→ TASK GOAL
The full set of entries, reproduced exactly, is the expected answer.

[Excerpts from a dataset]
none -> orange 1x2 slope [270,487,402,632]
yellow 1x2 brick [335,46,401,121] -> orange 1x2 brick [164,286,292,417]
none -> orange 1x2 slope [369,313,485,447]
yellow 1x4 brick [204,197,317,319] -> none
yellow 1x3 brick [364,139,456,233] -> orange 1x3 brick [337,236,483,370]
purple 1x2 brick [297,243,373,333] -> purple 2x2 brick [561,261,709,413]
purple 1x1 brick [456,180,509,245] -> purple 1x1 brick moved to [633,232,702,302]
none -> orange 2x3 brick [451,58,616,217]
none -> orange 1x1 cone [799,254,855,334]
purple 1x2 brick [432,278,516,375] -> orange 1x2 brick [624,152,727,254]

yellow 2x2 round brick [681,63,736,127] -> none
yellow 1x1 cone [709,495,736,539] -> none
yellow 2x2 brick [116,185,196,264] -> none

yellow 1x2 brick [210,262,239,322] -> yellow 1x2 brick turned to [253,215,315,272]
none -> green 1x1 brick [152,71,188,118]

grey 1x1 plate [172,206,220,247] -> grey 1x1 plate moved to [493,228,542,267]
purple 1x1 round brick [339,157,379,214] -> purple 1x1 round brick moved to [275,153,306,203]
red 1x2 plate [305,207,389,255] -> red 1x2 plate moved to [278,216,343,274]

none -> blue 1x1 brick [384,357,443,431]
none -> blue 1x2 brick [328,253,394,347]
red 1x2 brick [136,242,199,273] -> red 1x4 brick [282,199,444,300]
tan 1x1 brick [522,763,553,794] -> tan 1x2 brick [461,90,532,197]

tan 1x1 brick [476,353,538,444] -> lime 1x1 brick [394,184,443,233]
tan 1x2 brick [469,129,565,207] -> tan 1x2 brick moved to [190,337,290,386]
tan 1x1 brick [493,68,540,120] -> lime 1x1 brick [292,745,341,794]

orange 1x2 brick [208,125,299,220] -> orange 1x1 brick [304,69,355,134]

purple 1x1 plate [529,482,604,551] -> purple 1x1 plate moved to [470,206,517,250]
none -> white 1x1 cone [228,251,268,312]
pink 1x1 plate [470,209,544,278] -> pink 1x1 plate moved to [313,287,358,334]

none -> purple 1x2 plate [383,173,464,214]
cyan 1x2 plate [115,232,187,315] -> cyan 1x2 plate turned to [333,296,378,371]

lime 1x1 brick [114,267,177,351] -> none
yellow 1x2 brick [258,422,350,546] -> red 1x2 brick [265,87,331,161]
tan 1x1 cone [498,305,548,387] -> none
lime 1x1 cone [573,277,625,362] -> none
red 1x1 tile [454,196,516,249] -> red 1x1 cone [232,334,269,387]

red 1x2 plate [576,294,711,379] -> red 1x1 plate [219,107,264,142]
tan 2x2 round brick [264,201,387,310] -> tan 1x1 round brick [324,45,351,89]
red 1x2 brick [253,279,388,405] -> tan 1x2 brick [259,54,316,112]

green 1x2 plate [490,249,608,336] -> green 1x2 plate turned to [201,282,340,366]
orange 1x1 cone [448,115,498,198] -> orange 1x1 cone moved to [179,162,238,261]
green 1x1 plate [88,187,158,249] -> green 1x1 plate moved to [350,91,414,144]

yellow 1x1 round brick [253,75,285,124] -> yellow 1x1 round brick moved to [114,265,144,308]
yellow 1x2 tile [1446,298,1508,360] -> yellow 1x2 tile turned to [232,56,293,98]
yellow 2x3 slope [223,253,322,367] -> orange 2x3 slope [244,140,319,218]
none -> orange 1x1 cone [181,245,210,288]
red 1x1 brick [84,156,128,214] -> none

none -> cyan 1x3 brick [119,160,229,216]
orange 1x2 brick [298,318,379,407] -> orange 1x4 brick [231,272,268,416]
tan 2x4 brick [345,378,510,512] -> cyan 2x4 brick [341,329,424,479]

→ SOLUTION TO THIS TASK
none -> orange 1x2 slope [270,487,402,632]
yellow 1x2 brick [335,46,401,121] -> orange 1x2 brick [164,286,292,417]
none -> orange 1x2 slope [369,313,485,447]
yellow 1x4 brick [204,197,317,319] -> none
yellow 1x3 brick [364,139,456,233] -> orange 1x3 brick [337,236,483,370]
purple 1x2 brick [297,243,373,333] -> purple 2x2 brick [561,261,709,413]
purple 1x1 brick [456,180,509,245] -> purple 1x1 brick moved to [633,232,702,302]
none -> orange 2x3 brick [451,58,616,217]
none -> orange 1x1 cone [799,254,855,334]
purple 1x2 brick [432,278,516,375] -> orange 1x2 brick [624,152,727,254]

yellow 2x2 round brick [681,63,736,127] -> none
yellow 1x1 cone [709,495,736,539] -> none
yellow 2x2 brick [116,185,196,264] -> none

yellow 1x2 brick [210,262,239,322] -> yellow 1x2 brick turned to [253,215,315,272]
none -> green 1x1 brick [152,71,188,118]

grey 1x1 plate [172,206,220,247] -> grey 1x1 plate moved to [493,228,542,267]
purple 1x1 round brick [339,157,379,214] -> purple 1x1 round brick moved to [275,153,306,203]
red 1x2 plate [305,207,389,255] -> red 1x2 plate moved to [278,216,343,274]

none -> blue 1x1 brick [384,357,443,431]
none -> blue 1x2 brick [328,253,394,347]
red 1x2 brick [136,242,199,273] -> red 1x4 brick [282,199,444,300]
tan 1x1 brick [522,763,553,794] -> tan 1x2 brick [461,90,532,197]

tan 1x1 brick [476,353,538,444] -> lime 1x1 brick [394,184,443,233]
tan 1x2 brick [469,129,565,207] -> tan 1x2 brick moved to [190,337,290,386]
tan 1x1 brick [493,68,540,120] -> lime 1x1 brick [292,745,341,794]

orange 1x2 brick [208,125,299,220] -> orange 1x1 brick [304,69,355,134]

purple 1x1 plate [529,482,604,551] -> purple 1x1 plate moved to [470,206,517,250]
none -> white 1x1 cone [228,251,268,312]
pink 1x1 plate [470,209,544,278] -> pink 1x1 plate moved to [313,287,358,334]

none -> purple 1x2 plate [383,173,464,214]
cyan 1x2 plate [115,232,187,315] -> cyan 1x2 plate turned to [333,296,378,371]

lime 1x1 brick [114,267,177,351] -> none
yellow 1x2 brick [258,422,350,546] -> red 1x2 brick [265,87,331,161]
tan 1x1 cone [498,305,548,387] -> none
lime 1x1 cone [573,277,625,362] -> none
red 1x1 tile [454,196,516,249] -> red 1x1 cone [232,334,269,387]

red 1x2 plate [576,294,711,379] -> red 1x1 plate [219,107,264,142]
tan 2x2 round brick [264,201,387,310] -> tan 1x1 round brick [324,45,351,89]
red 1x2 brick [253,279,388,405] -> tan 1x2 brick [259,54,316,112]

green 1x2 plate [490,249,608,336] -> green 1x2 plate turned to [201,282,340,366]
orange 1x1 cone [448,115,498,198] -> orange 1x1 cone moved to [179,162,238,261]
green 1x1 plate [88,187,158,249] -> green 1x1 plate moved to [350,91,414,144]

yellow 1x1 round brick [253,75,285,124] -> yellow 1x1 round brick moved to [114,265,144,308]
yellow 1x2 tile [1446,298,1508,360] -> yellow 1x2 tile turned to [232,56,293,98]
yellow 2x3 slope [223,253,322,367] -> orange 2x3 slope [244,140,319,218]
none -> orange 1x1 cone [181,245,210,288]
red 1x1 brick [84,156,128,214] -> none

none -> cyan 1x3 brick [119,160,229,216]
orange 1x2 brick [298,318,379,407] -> orange 1x4 brick [231,272,268,416]
tan 2x4 brick [345,378,510,512] -> cyan 2x4 brick [341,329,424,479]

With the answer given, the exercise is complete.